**Description of the task**
Count every line in the entries that holds the word "purple". The reply is that count alone.

Scene change data:
+ + + + + + +
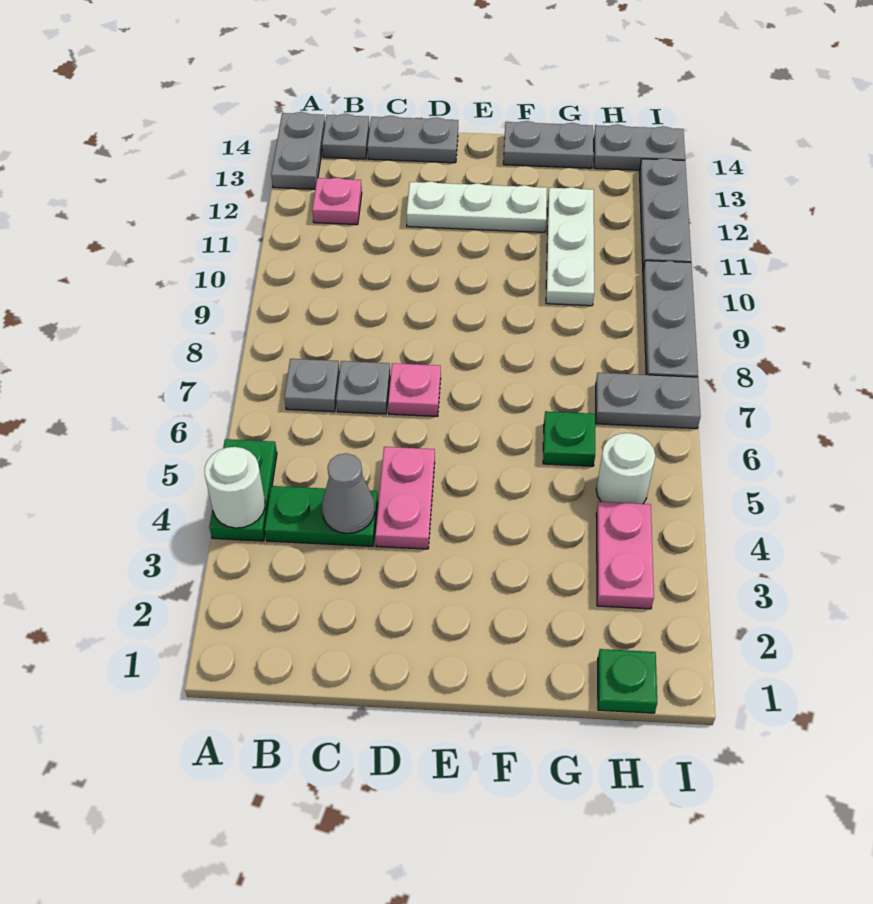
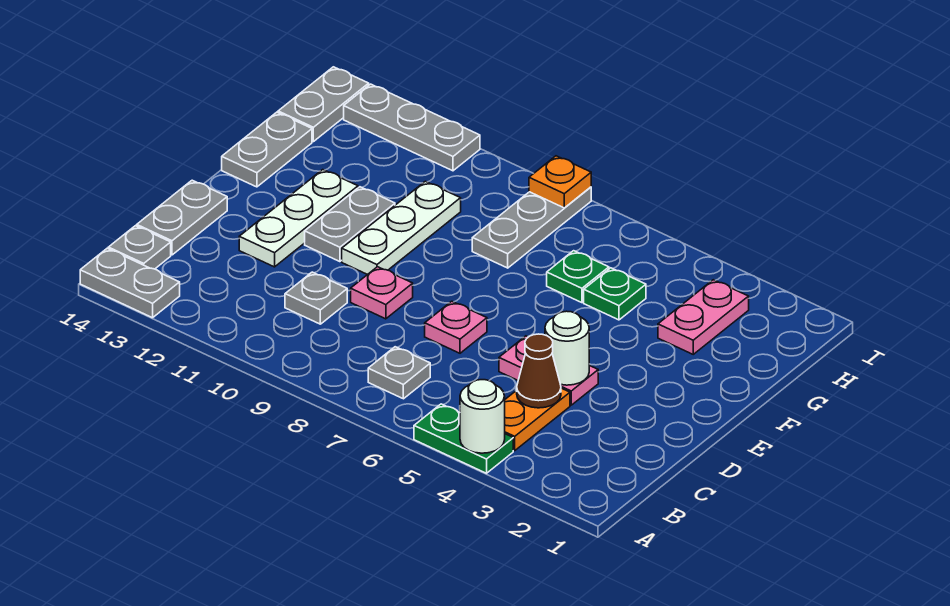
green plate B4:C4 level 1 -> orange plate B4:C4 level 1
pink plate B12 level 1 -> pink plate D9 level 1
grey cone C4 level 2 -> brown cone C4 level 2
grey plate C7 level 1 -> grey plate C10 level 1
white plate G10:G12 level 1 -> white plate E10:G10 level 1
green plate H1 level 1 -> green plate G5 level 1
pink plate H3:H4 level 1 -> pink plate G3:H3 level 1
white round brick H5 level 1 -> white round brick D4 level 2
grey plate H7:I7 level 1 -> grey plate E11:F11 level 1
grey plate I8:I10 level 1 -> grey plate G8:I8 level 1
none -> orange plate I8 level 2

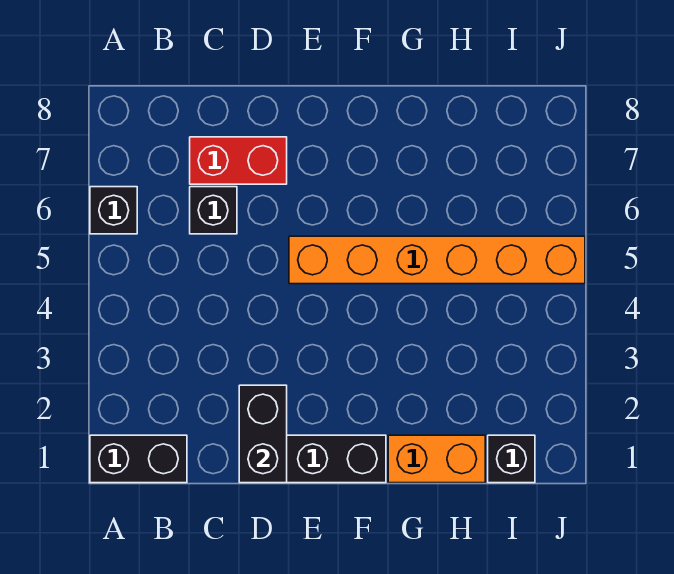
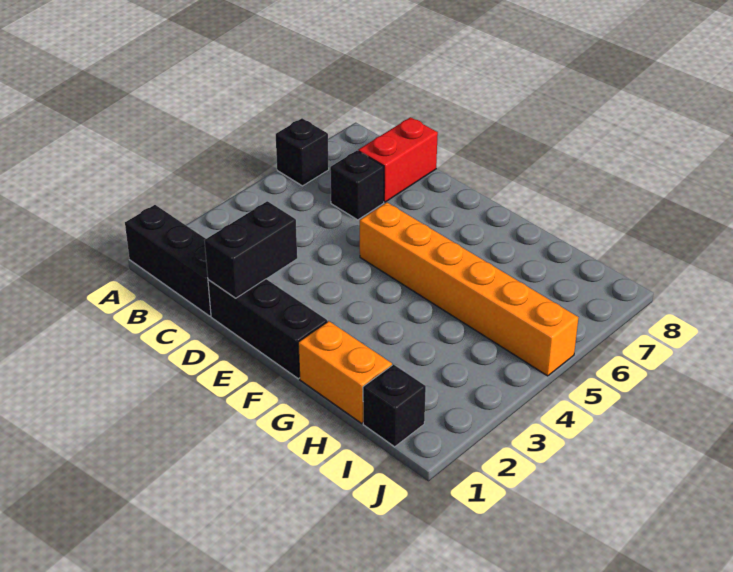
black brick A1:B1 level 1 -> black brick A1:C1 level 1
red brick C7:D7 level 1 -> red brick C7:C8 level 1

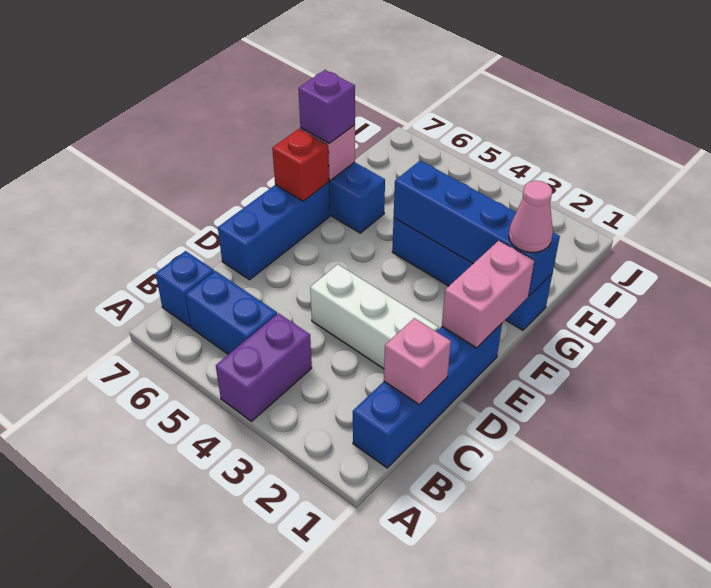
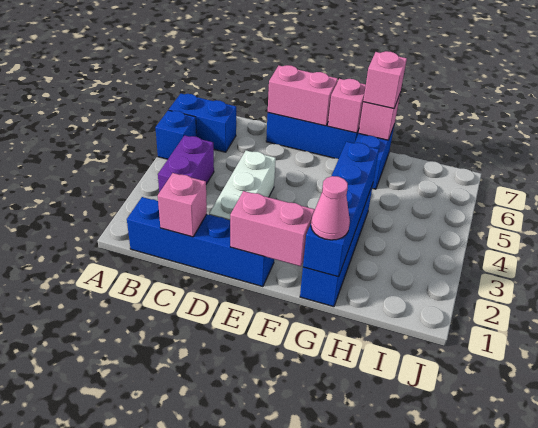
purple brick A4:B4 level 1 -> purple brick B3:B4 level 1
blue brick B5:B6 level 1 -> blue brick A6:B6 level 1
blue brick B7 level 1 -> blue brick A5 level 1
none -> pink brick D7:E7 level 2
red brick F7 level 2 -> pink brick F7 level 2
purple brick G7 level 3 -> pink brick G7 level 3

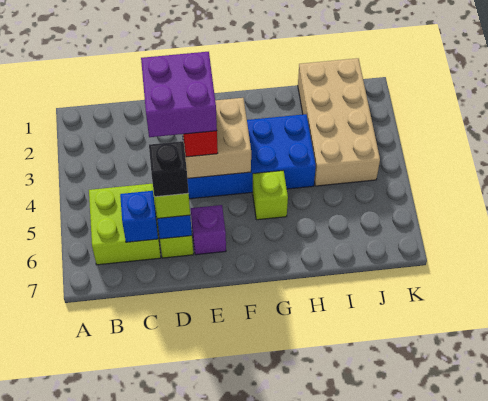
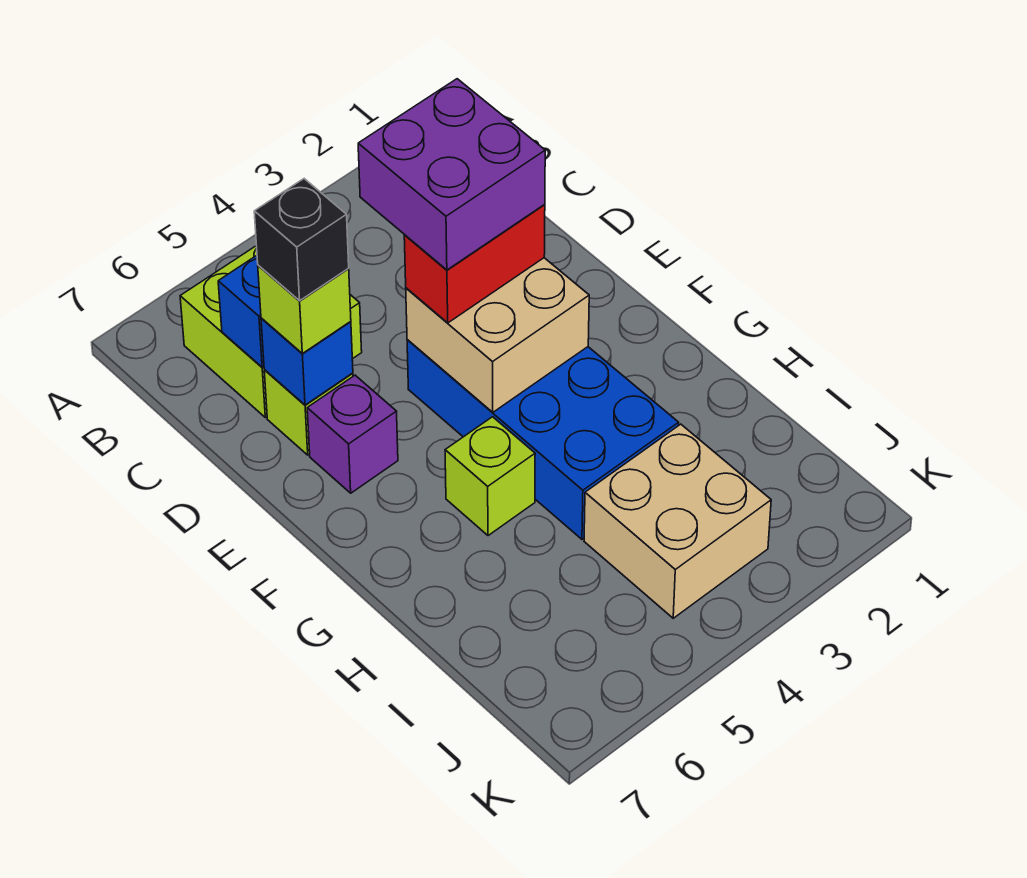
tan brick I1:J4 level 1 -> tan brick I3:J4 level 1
+ + + + + + +
**Answer to this task**
2